══ Extracted material ══

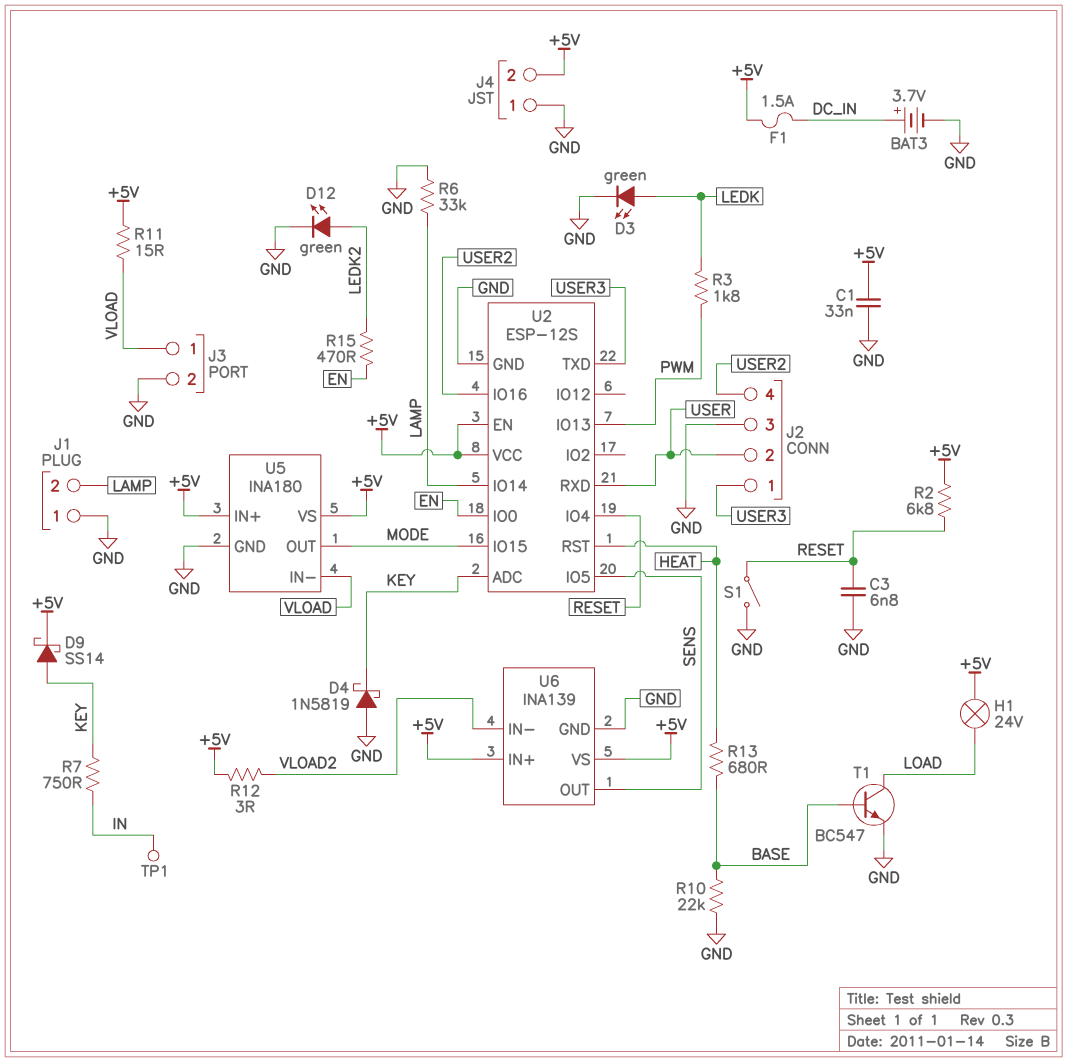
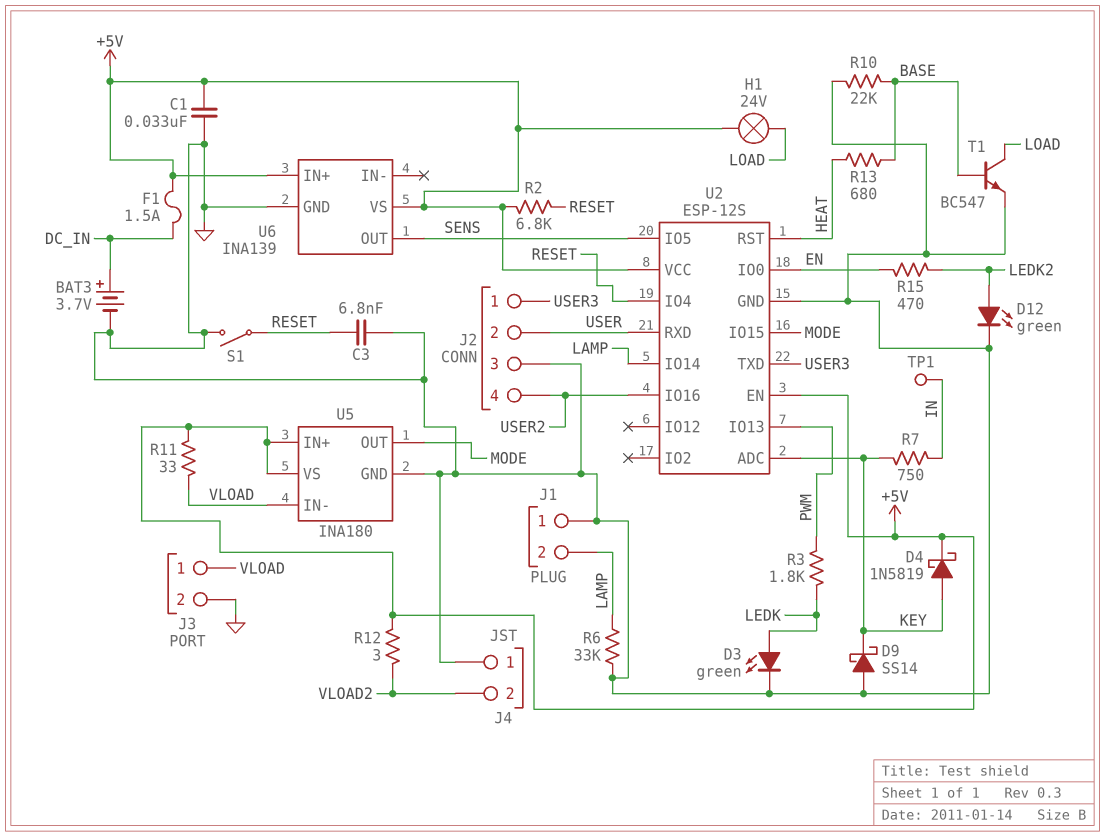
D4: schottky 1N5819 (A GND, K KEY) -> schottky 1N5819 (A KEY, K +5V)
D9: schottky SS14 (A KEY, K +5V) -> schottky SS14 (A GND, K KEY)
J4 pin 2: +5V -> VLOAD2
R11: 15 (+5V, VLOAD) -> 33 (+5V, VLOAD)
U6 pin IN-: VLOAD2 -> none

═══

Task prompt >> Each line above that contains "schottky" counts once; report the resulting number and nothing else.

Written solution >> 2